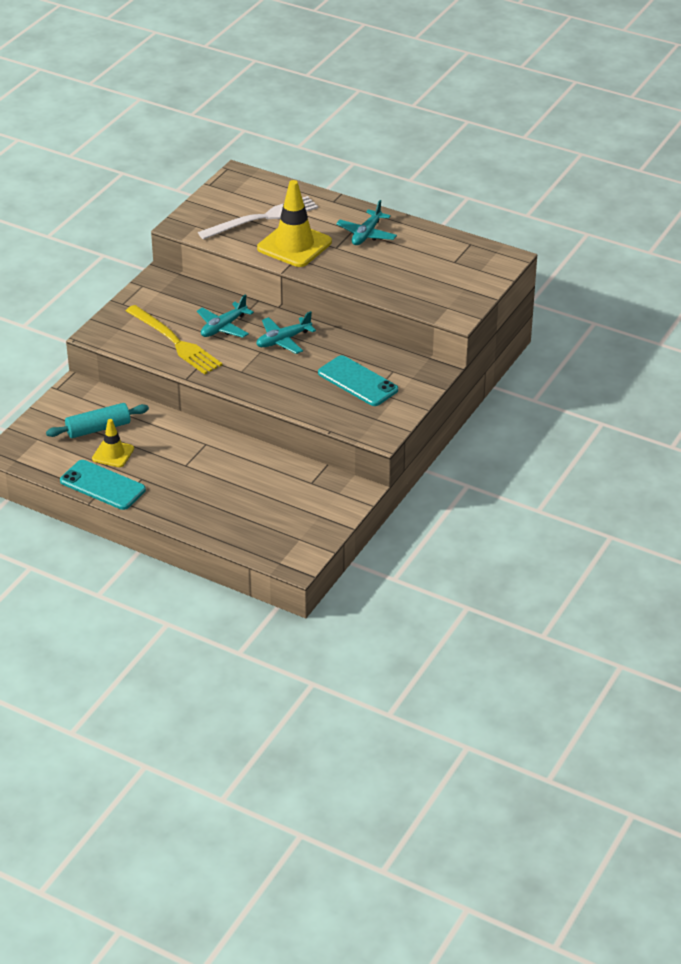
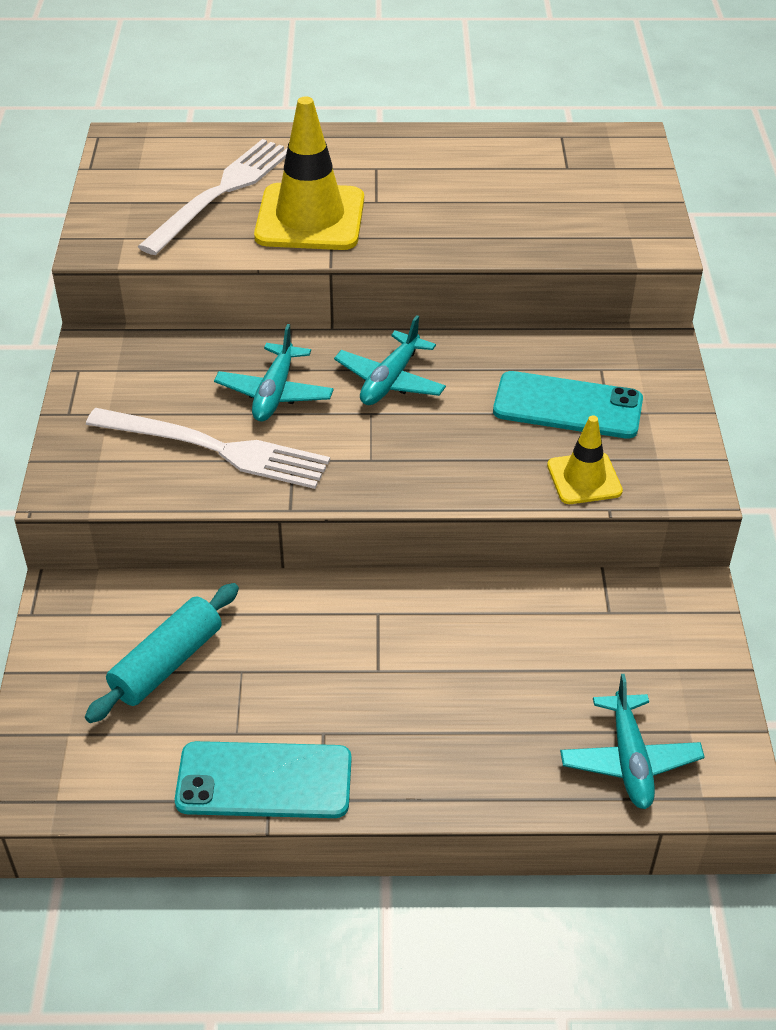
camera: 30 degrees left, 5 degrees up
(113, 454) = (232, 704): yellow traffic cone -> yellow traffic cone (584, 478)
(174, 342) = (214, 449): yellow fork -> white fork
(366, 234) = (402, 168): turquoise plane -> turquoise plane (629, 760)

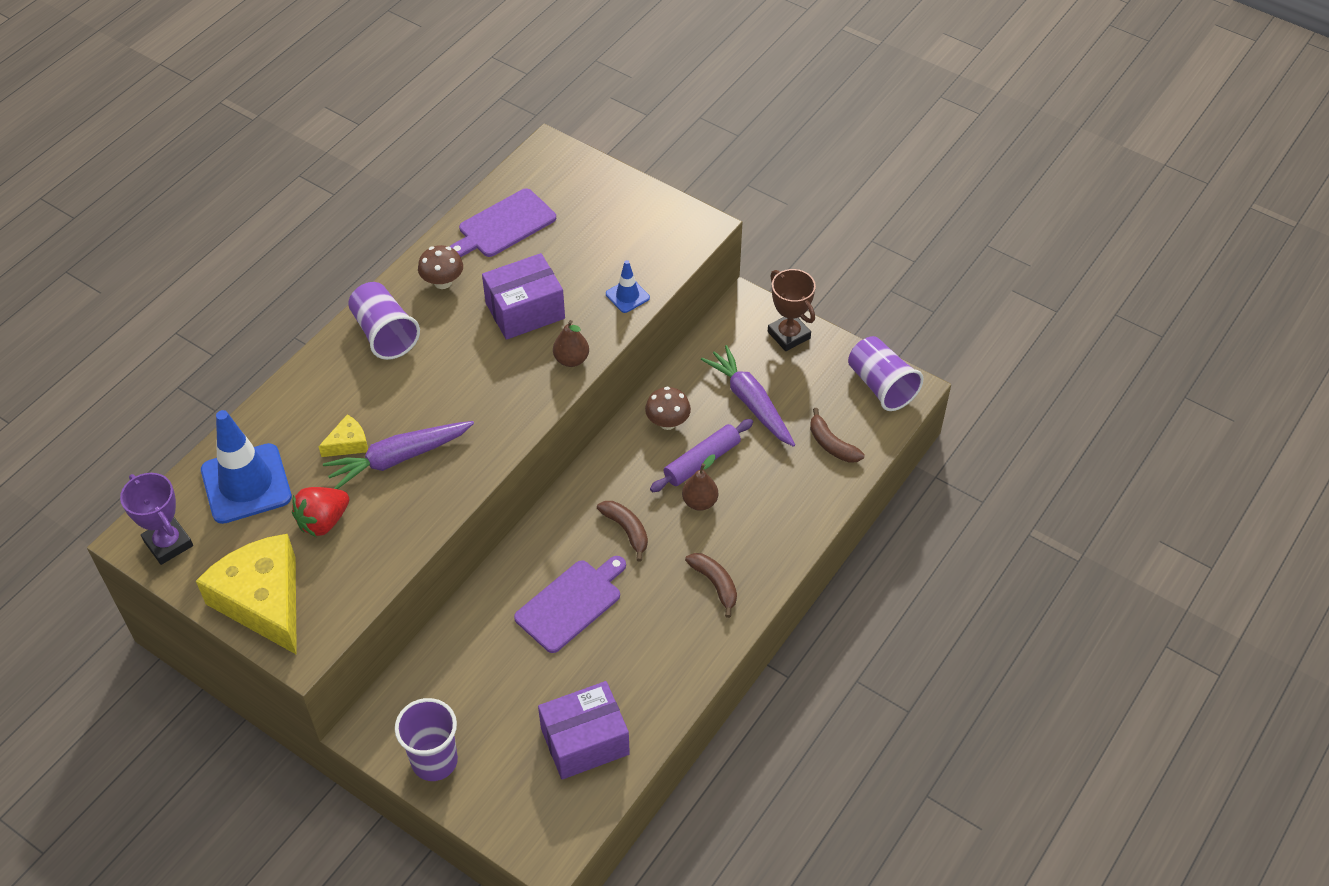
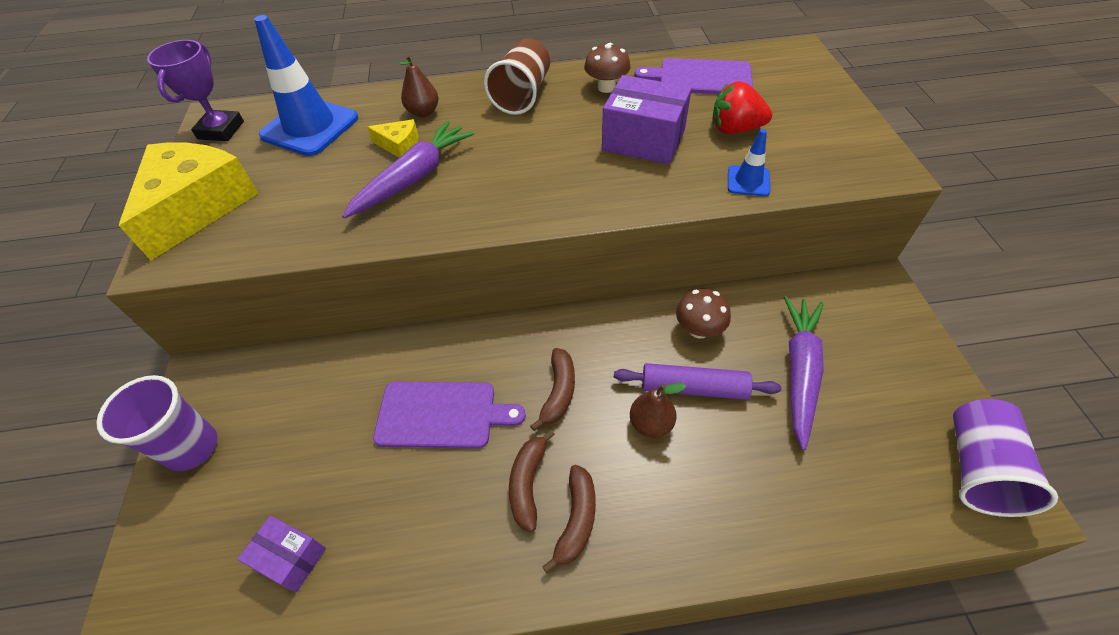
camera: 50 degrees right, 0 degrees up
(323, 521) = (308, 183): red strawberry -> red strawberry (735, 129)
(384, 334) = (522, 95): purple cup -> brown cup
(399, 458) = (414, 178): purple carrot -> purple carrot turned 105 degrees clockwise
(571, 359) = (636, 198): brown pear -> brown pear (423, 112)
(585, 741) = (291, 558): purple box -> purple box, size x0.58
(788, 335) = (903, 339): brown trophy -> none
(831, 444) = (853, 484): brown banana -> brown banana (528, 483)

• • • • • • •

• _Required work_:
Output each line above exactly as it stands, omitting the pictures.

• _Response to the exercise_:
camera: 30 degrees left, 5 degrees up
(113, 454) = (232, 704): yellow traffic cone -> yellow traffic cone (584, 478)
(174, 342) = (214, 449): yellow fork -> white fork
(366, 234) = (402, 168): turquoise plane -> turquoise plane (629, 760)

camera: 50 degrees right, 0 degrees up
(323, 521) = (308, 183): red strawberry -> red strawberry (735, 129)
(384, 334) = (522, 95): purple cup -> brown cup
(399, 458) = (414, 178): purple carrot -> purple carrot turned 105 degrees clockwise
(571, 359) = (636, 198): brown pear -> brown pear (423, 112)
(585, 741) = (291, 558): purple box -> purple box, size x0.58
(788, 335) = (903, 339): brown trophy -> none
(831, 444) = (853, 484): brown banana -> brown banana (528, 483)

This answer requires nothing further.